- _Task instructions_
Don't include any picture when you restate the data word for word.

- _Given data_
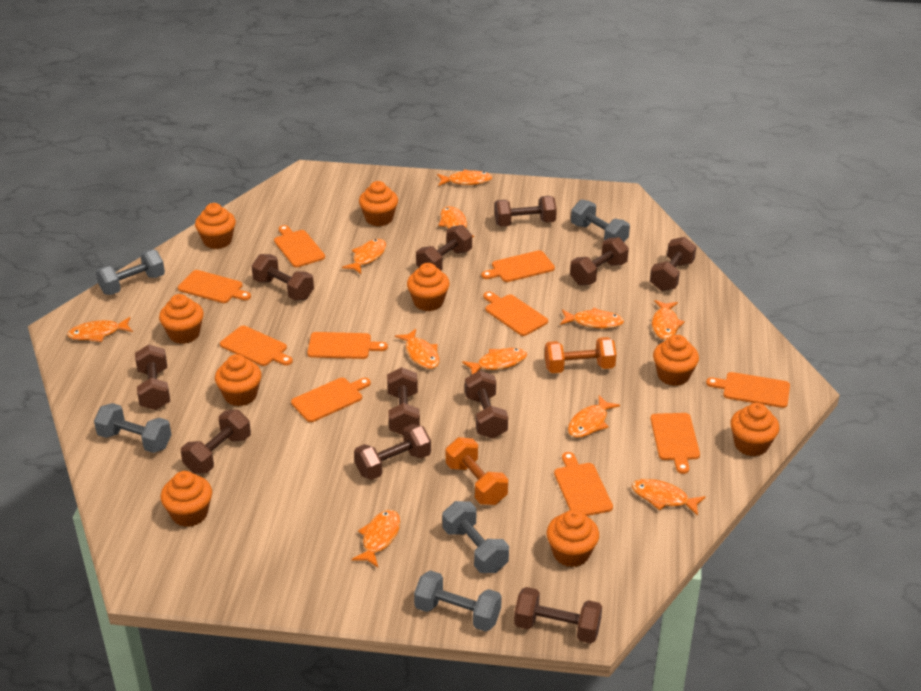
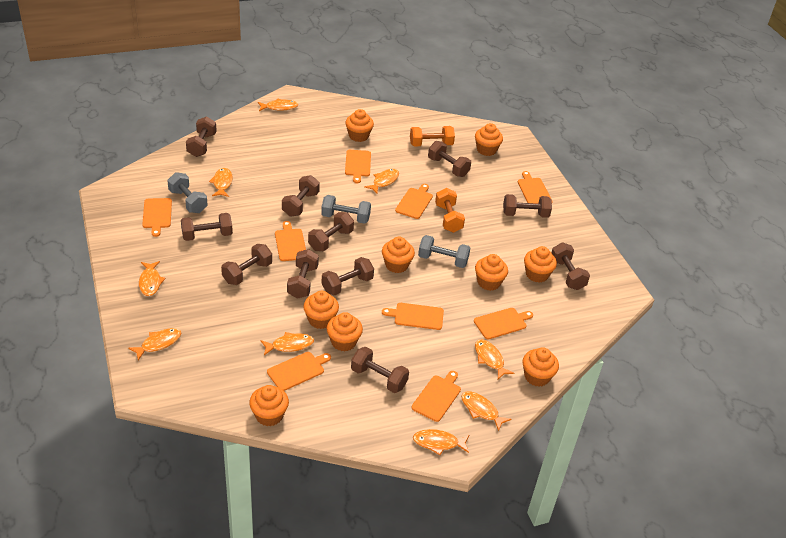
grey dumbbell: 5 -> 3
orange cutting board: 10 -> 9
orange fish: 11 -> 9

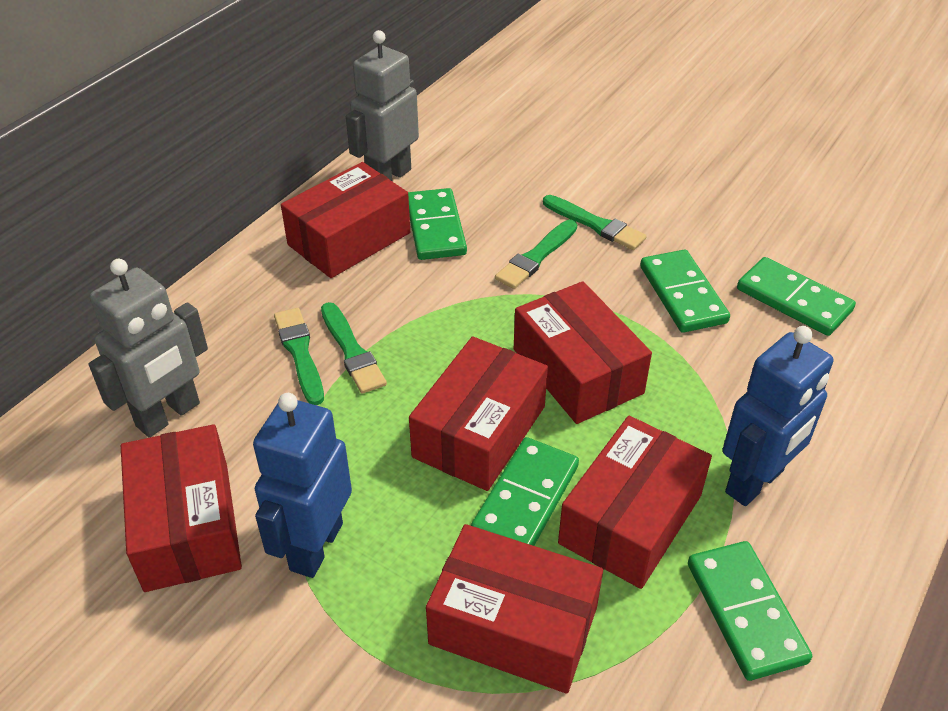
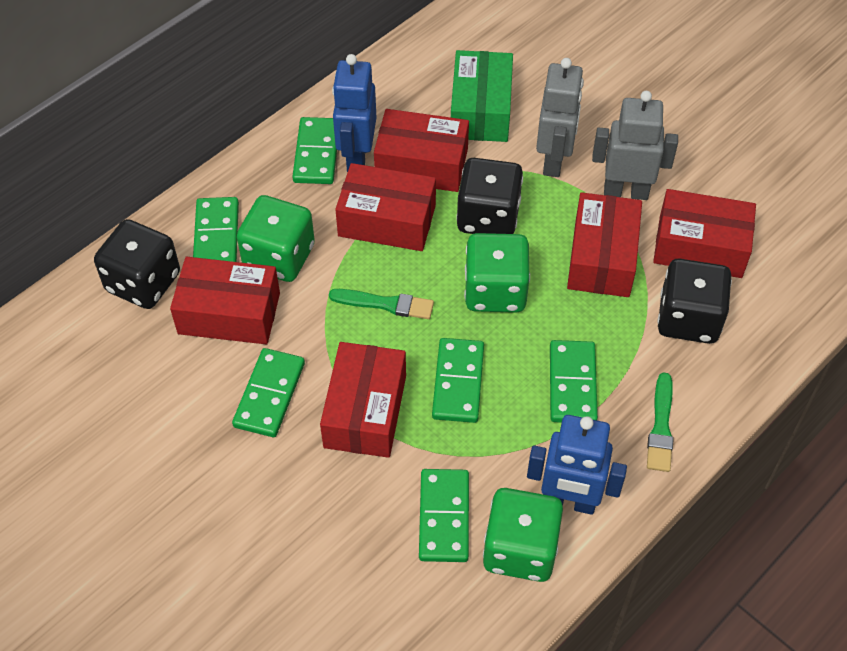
black dice: 0 -> 3
green box: 0 -> 1
green brush: 4 -> 2
green dice: 0 -> 3
green domino: 5 -> 6

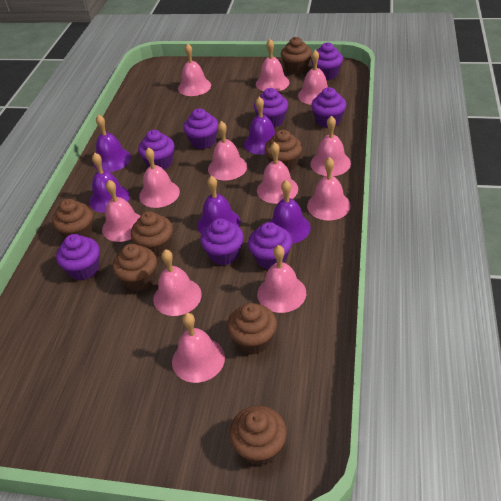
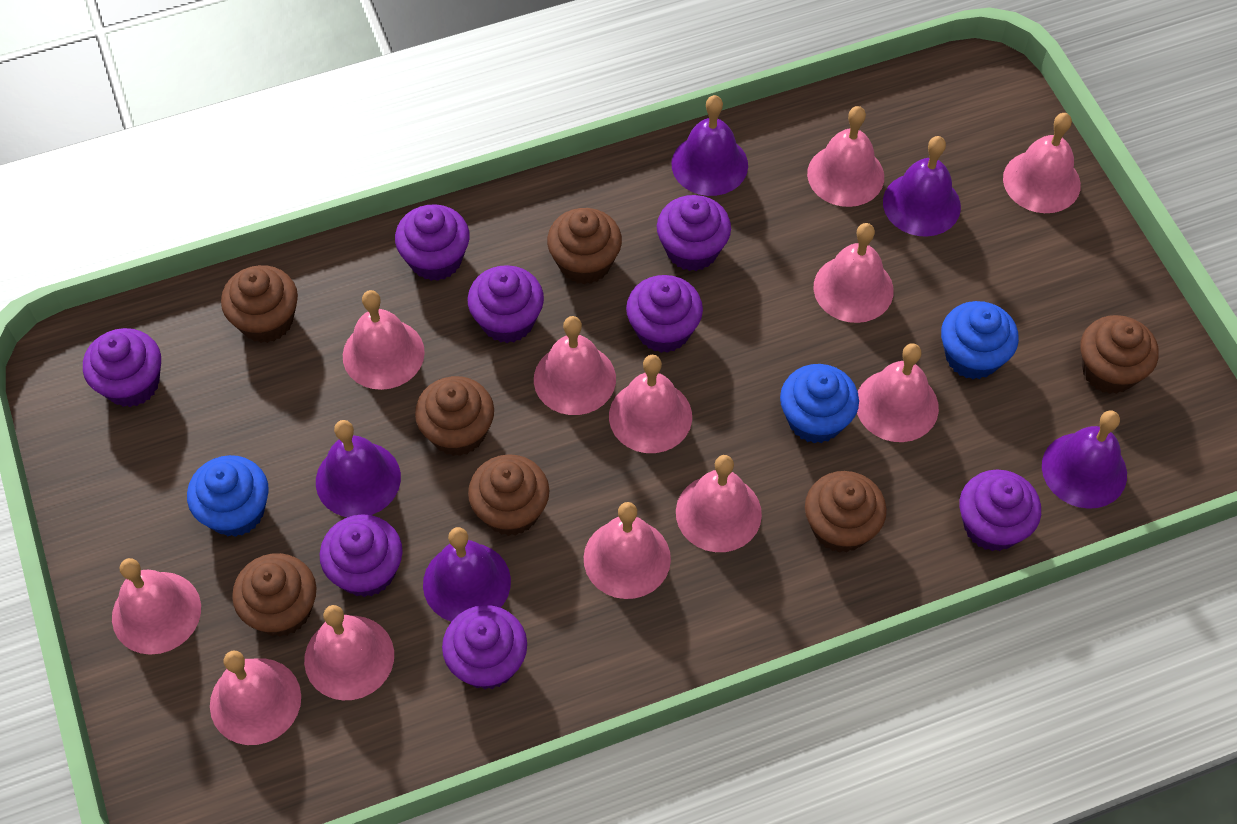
blue cupcake: 0 -> 3

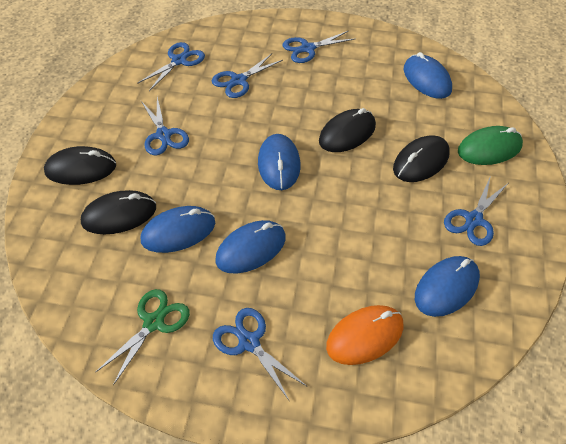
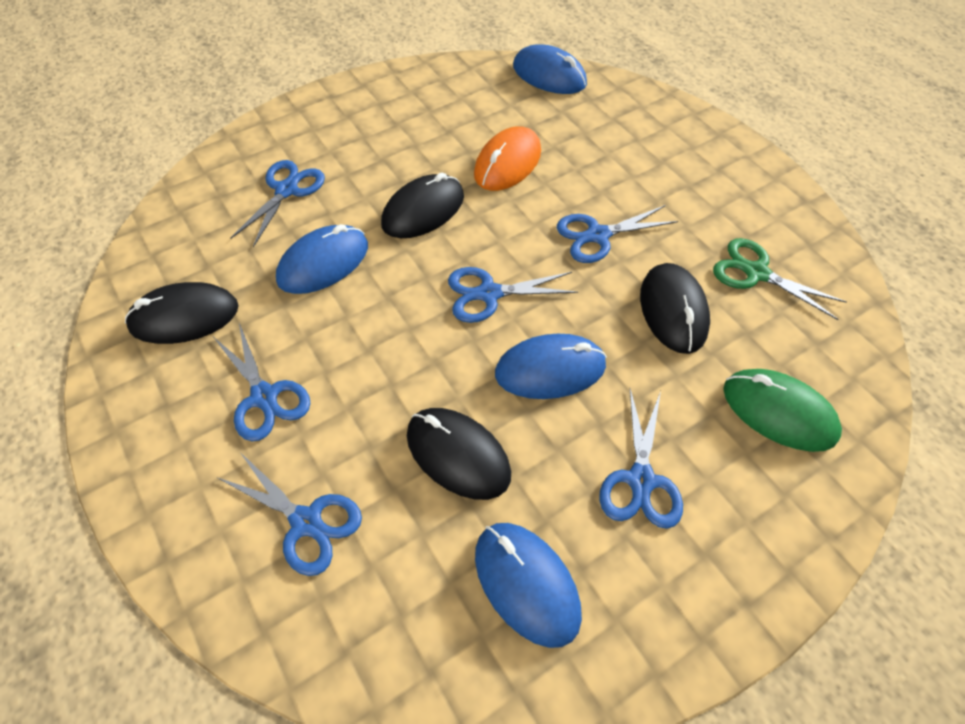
blue mouse: 5 -> 4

- _Expected answer_
grey dumbbell: 5 -> 3
orange cutting board: 10 -> 9
orange fish: 11 -> 9

black dice: 0 -> 3
green box: 0 -> 1
green brush: 4 -> 2
green dice: 0 -> 3
green domino: 5 -> 6

blue cupcake: 0 -> 3

blue mouse: 5 -> 4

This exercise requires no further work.